■ EXERCISE
Give the lines below again exactly, starting with the line that holds "BAT201: 3V (plus" and going on through the line that holds "TP203: none -> test point (W5)".

── RECORDS SUPPLIED ──

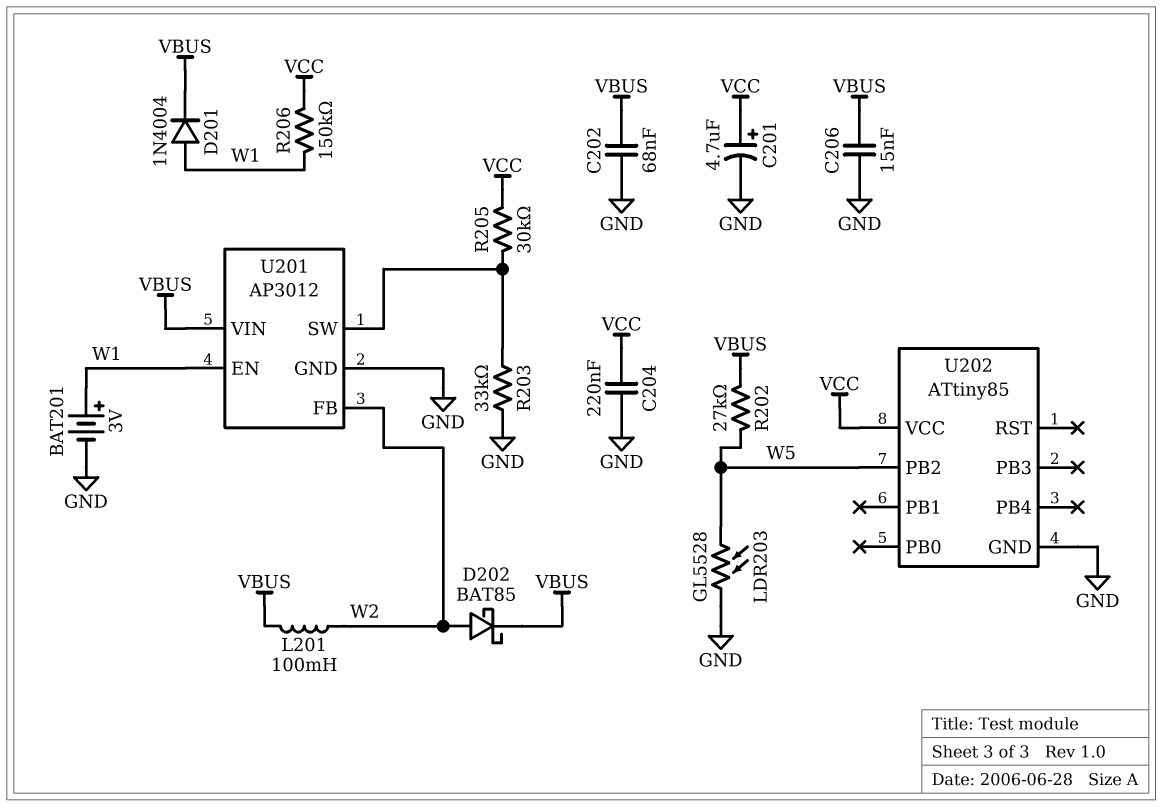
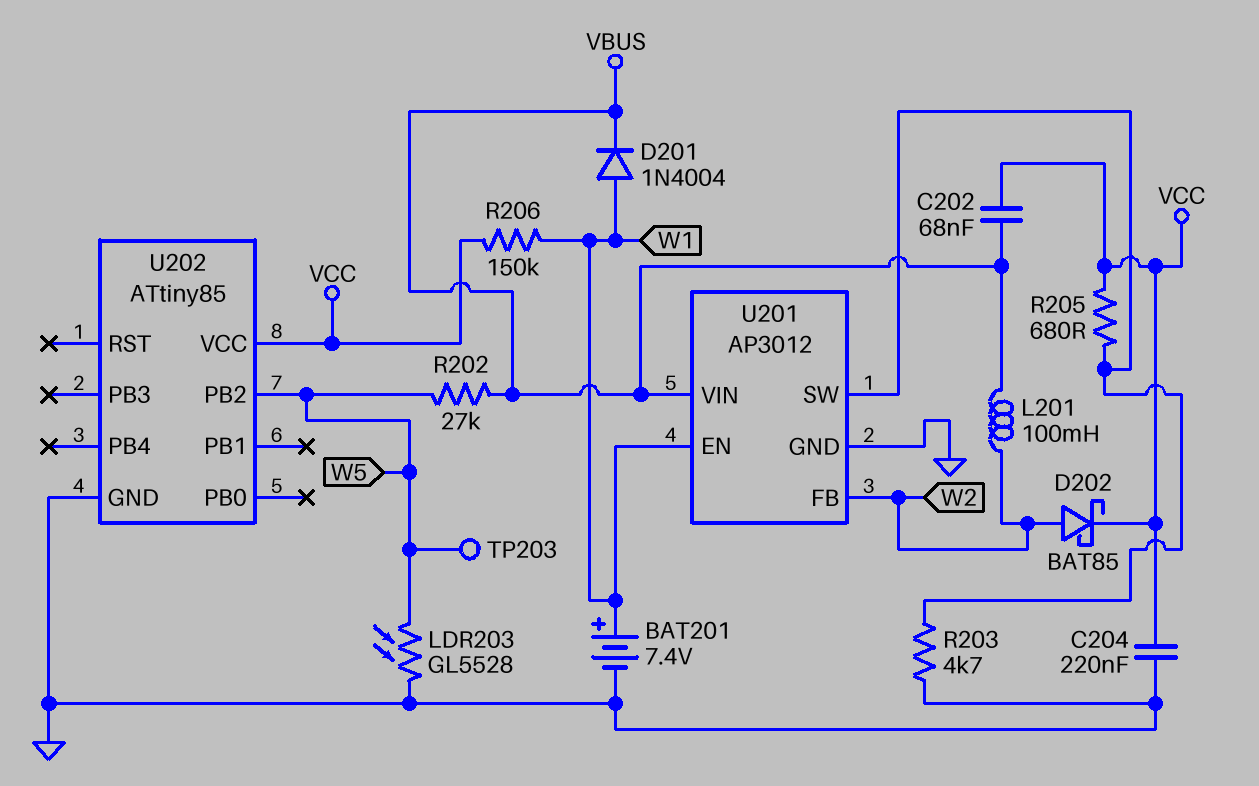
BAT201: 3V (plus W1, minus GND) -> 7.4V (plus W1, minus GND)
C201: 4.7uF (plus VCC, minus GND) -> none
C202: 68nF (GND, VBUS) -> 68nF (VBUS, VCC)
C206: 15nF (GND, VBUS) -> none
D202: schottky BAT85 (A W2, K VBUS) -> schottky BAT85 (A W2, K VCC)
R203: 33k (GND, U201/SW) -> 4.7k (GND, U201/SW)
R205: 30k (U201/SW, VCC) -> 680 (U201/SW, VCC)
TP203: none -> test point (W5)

───
── RECORDS SUPPLIED ──

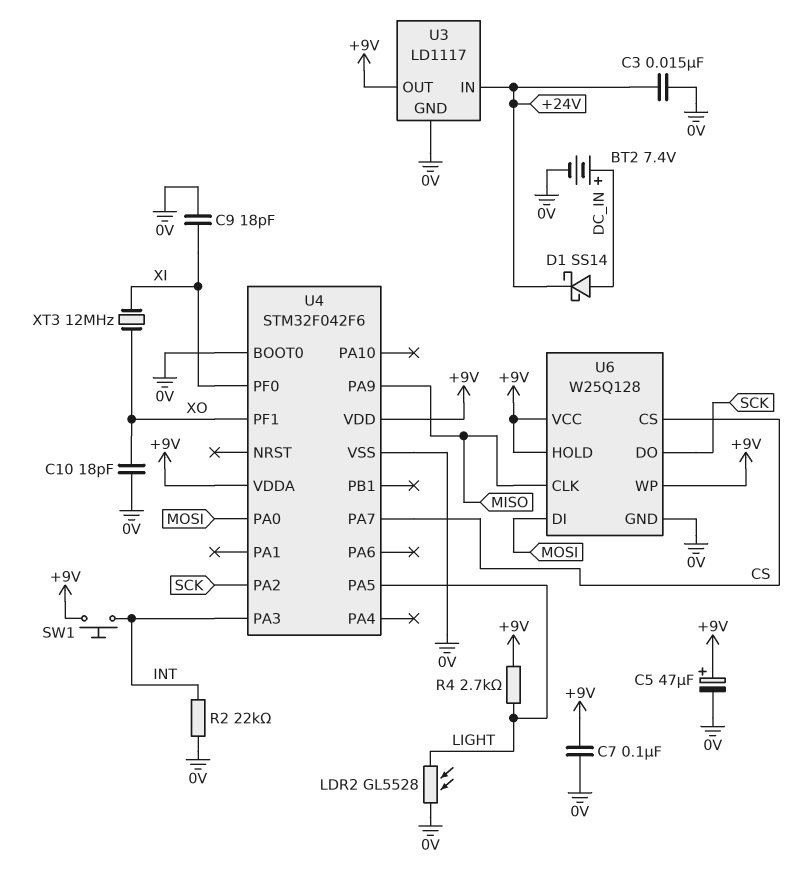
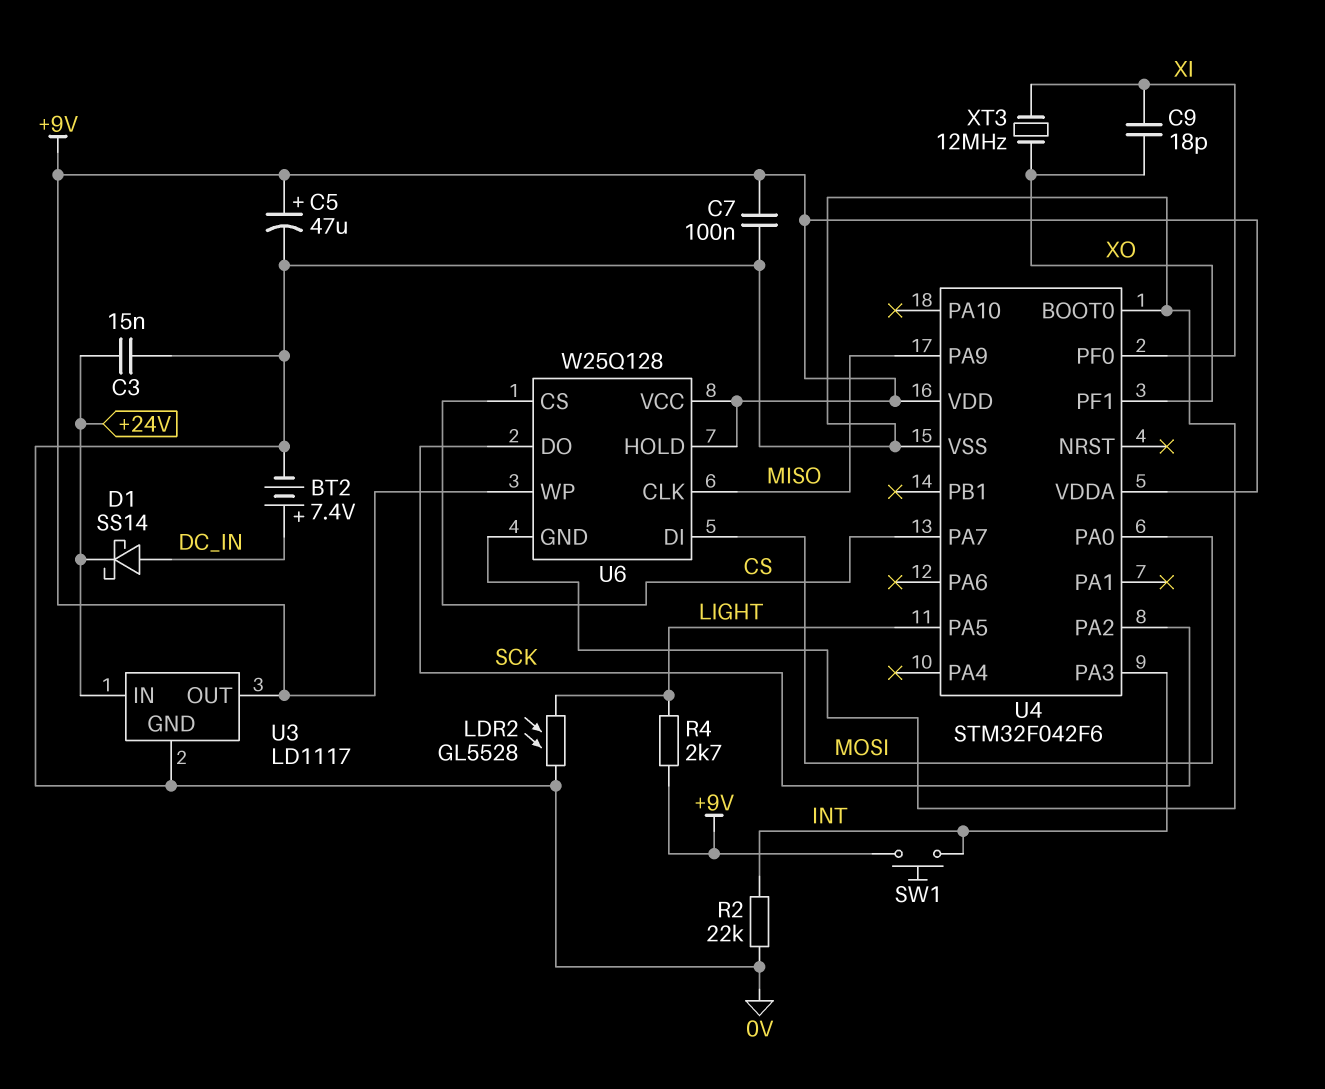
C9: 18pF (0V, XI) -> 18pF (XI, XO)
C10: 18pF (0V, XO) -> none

───
── RECORDS SUPPLIED ──

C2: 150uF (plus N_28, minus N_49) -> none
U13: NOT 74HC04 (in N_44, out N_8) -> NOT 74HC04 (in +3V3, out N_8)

───

■ WRITTEN SOLUTION
BAT201: 3V (plus W1, minus GND) -> 7.4V (plus W1, minus GND)
C201: 4.7uF (plus VCC, minus GND) -> none
C202: 68nF (GND, VBUS) -> 68nF (VBUS, VCC)
C206: 15nF (GND, VBUS) -> none
D202: schottky BAT85 (A W2, K VBUS) -> schottky BAT85 (A W2, K VCC)
R203: 33k (GND, U201/SW) -> 4.7k (GND, U201/SW)
R205: 30k (U201/SW, VCC) -> 680 (U201/SW, VCC)
TP203: none -> test point (W5)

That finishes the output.